> [Task item] Of the lines listed below, return exactly those that run from the line containing "camera: 25 degrees left, 10 degrees down" through the line containing "(835, 683) = (816, 424): none", both included.

> [Dataset]
##############################
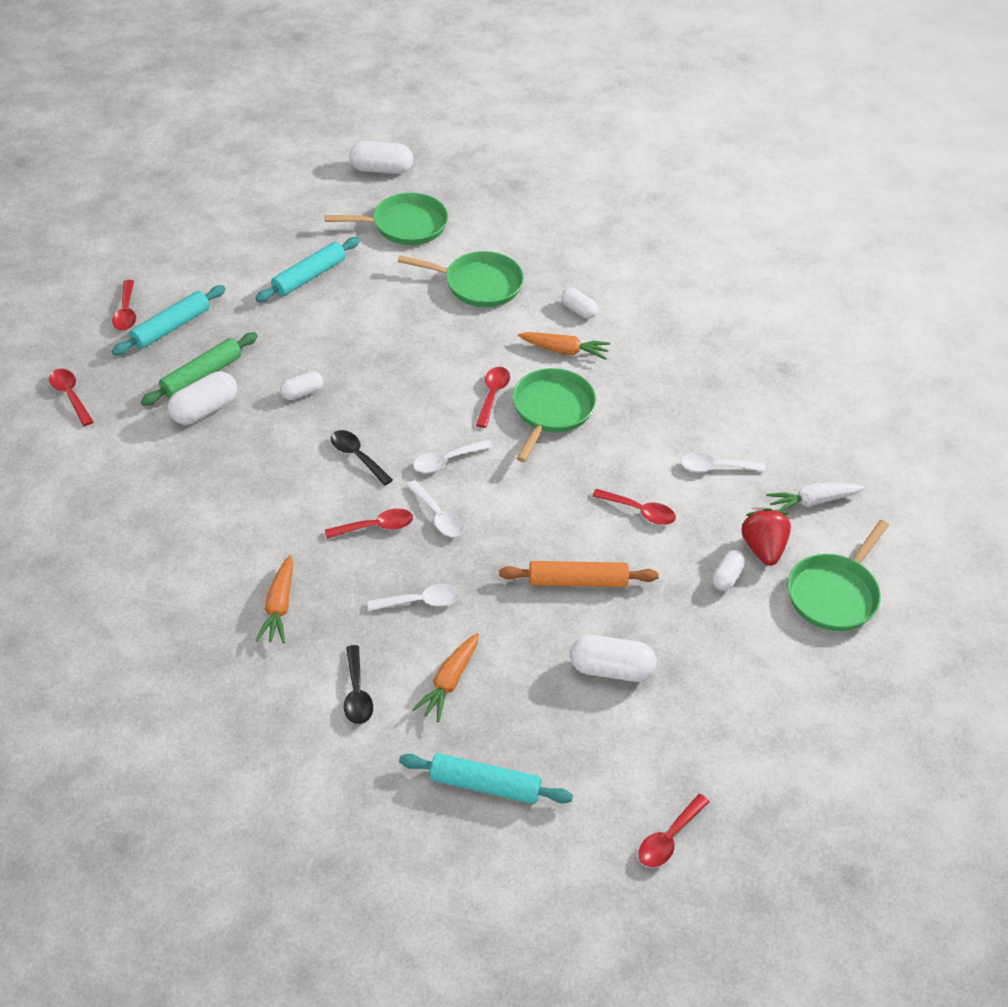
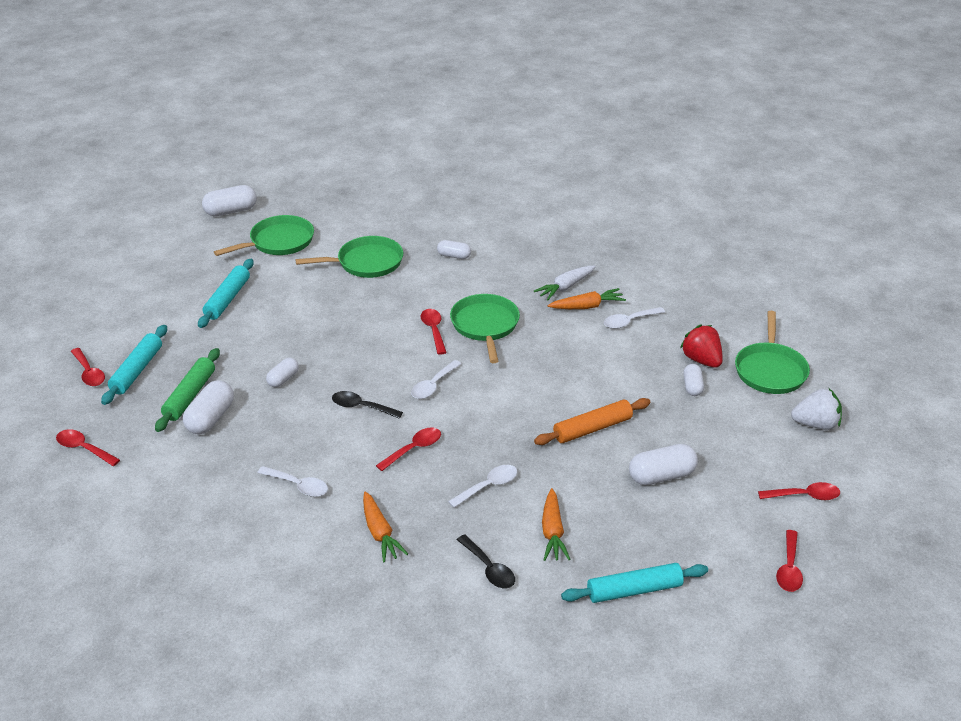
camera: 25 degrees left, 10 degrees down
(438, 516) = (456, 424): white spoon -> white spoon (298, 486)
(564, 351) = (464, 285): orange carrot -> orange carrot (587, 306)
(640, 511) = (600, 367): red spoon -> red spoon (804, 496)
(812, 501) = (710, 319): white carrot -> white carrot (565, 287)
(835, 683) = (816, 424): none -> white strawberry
##############################
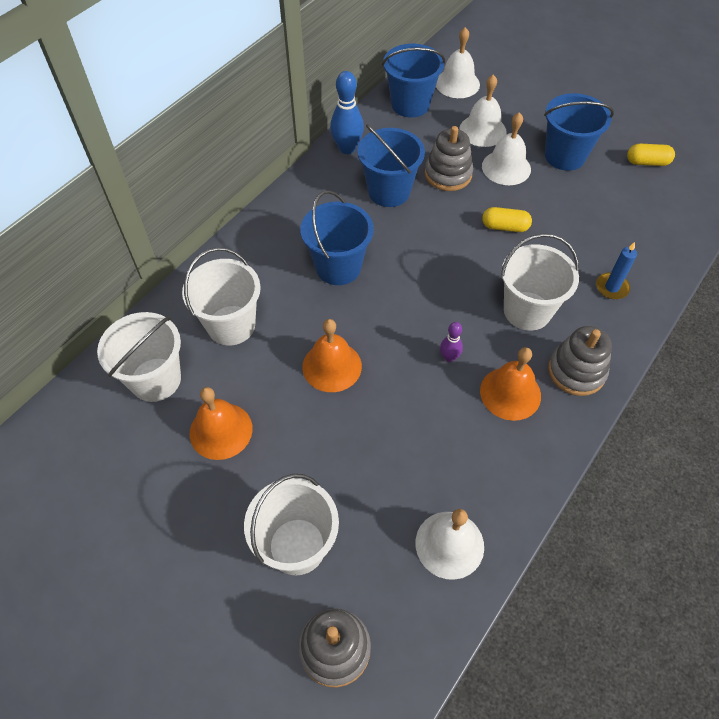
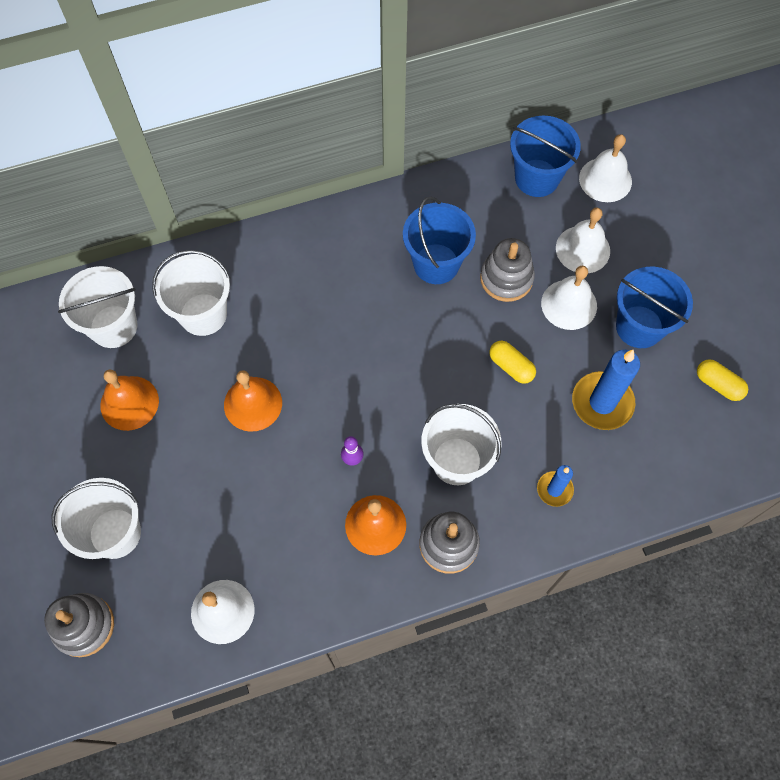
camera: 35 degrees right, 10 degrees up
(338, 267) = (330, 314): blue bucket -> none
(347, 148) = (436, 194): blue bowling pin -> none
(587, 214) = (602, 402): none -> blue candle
##############################
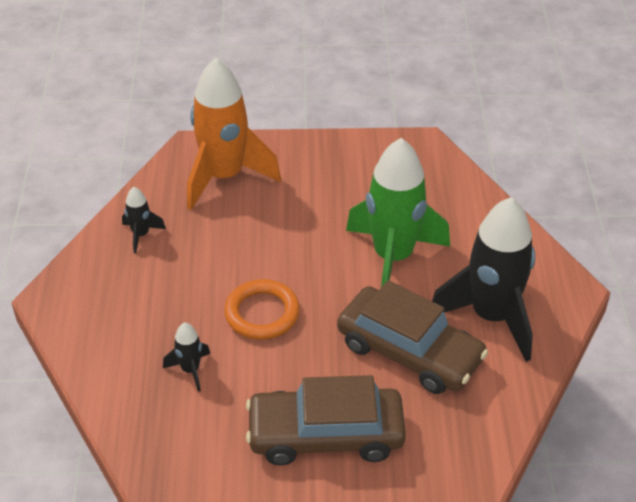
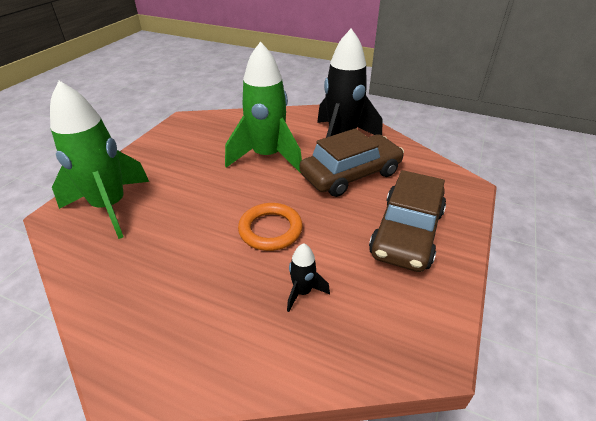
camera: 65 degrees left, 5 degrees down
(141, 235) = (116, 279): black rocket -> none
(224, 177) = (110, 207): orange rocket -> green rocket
##############################
> [Task output]
camera: 25 degrees left, 10 degrees down
(438, 516) = (456, 424): white spoon -> white spoon (298, 486)
(564, 351) = (464, 285): orange carrot -> orange carrot (587, 306)
(640, 511) = (600, 367): red spoon -> red spoon (804, 496)
(812, 501) = (710, 319): white carrot -> white carrot (565, 287)
(835, 683) = (816, 424): none -> white strawberry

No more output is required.